** MATERIAL SHOWN follows **

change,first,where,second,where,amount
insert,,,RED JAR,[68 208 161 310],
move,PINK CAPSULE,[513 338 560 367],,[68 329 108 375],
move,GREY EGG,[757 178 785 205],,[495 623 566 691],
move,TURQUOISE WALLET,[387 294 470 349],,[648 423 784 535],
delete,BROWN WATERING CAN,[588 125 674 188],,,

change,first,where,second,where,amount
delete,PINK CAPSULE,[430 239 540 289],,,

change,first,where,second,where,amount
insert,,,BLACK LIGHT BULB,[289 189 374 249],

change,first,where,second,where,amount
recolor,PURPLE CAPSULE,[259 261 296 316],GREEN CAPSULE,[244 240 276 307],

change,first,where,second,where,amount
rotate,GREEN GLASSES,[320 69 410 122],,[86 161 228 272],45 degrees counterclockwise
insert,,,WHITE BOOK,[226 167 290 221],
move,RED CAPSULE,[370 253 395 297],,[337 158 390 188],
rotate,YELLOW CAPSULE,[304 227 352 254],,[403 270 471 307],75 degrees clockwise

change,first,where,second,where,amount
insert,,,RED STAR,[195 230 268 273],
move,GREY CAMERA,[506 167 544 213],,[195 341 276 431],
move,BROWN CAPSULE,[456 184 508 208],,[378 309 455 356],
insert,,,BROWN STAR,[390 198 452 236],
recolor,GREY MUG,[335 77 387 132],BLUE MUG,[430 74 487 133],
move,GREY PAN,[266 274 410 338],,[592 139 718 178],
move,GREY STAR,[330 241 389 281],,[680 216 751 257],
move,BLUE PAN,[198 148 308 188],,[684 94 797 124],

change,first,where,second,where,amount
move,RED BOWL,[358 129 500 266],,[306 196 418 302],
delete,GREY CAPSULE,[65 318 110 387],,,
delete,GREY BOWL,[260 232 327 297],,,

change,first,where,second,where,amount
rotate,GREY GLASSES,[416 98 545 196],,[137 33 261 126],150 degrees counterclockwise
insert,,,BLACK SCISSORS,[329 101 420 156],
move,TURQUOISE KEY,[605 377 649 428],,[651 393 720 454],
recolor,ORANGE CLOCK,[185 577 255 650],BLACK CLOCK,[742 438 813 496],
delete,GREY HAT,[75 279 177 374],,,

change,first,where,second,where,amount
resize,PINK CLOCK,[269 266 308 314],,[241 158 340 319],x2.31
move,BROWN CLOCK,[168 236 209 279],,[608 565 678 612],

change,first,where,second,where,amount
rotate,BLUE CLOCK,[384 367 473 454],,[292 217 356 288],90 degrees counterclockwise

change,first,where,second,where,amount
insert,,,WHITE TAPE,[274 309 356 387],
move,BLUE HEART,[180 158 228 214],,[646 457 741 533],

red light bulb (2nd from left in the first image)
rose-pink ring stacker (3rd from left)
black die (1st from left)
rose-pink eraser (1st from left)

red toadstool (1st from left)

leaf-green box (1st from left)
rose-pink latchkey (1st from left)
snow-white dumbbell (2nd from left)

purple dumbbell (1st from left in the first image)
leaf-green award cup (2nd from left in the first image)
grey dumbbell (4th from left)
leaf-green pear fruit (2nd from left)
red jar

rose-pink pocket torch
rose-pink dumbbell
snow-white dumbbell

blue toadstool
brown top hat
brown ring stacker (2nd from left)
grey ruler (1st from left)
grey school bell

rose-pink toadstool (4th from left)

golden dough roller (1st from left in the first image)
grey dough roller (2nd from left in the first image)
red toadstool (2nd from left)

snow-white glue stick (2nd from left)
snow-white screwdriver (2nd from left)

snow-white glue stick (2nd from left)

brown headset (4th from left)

** End of MATERIAL SHOWN **

▶ GOAL OF THE EXERCISE
Take the line that contains "rose-pink ring stacker (3rd from left)" and each line after it through the end of the records, and repeat them all exactly. Nothing else.

▶ YOUR SOLUTION
rose-pink ring stacker (3rd from left)
black die (1st from left)
rose-pink eraser (1st from left)

red toadstool (1st from left)

leaf-green box (1st from left)
rose-pink latchkey (1st from left)
snow-white dumbbell (2nd from left)

purple dumbbell (1st from left in the first image)
leaf-green award cup (2nd from left in the first image)
grey dumbbell (4th from left)
leaf-green pear fruit (2nd from left)
red jar

rose-pink pocket torch
rose-pink dumbbell
snow-white dumbbell

blue toadstool
brown top hat
brown ring stacker (2nd from left)
grey ruler (1st from left)
grey school bell

rose-pink toadstool (4th from left)

golden dough roller (1st from left in the first image)
grey dough roller (2nd from left in the first image)
red toadstool (2nd from left)

snow-white glue stick (2nd from left)
snow-white screwdriver (2nd from left)

snow-white glue stick (2nd from left)

brown headset (4th from left)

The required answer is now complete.